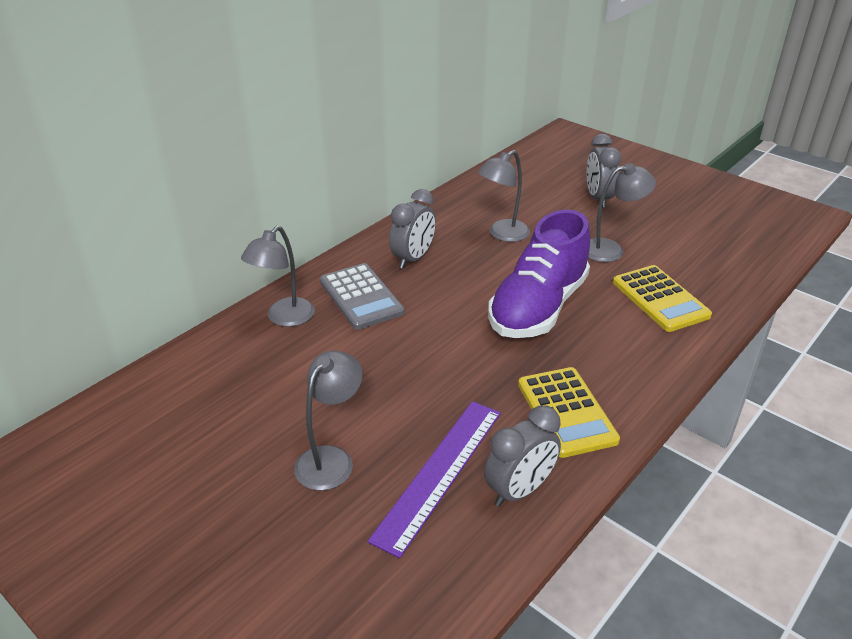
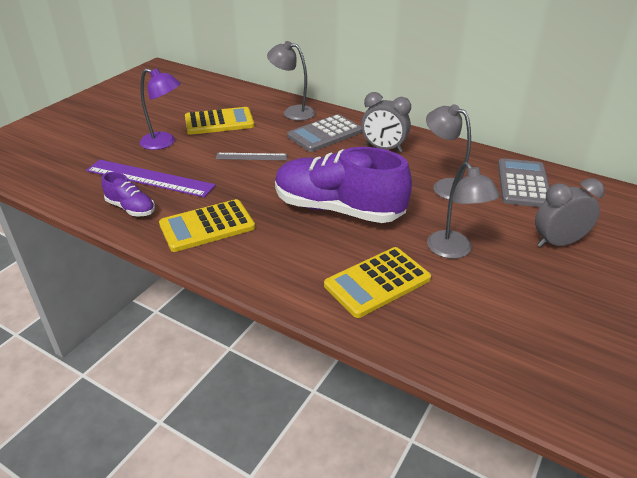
camera: 80 degrees right, 0 degrees up
(283, 394) = (219, 122): none -> yellow calculator
(331, 459) = (164, 143): grey lamp -> purple lamp
(403, 365) = (251, 156): none -> grey ruler
(504, 192) = (523, 184): none -> grey calculator
(519, 490) = (131, 208): grey clock -> purple shoe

### Problem to work on:
Repeat the records above word for word. Pictures stay out of the copy.

### Solved problem:
camera: 80 degrees right, 0 degrees up
(283, 394) = (219, 122): none -> yellow calculator
(331, 459) = (164, 143): grey lamp -> purple lamp
(403, 365) = (251, 156): none -> grey ruler
(504, 192) = (523, 184): none -> grey calculator
(519, 490) = (131, 208): grey clock -> purple shoe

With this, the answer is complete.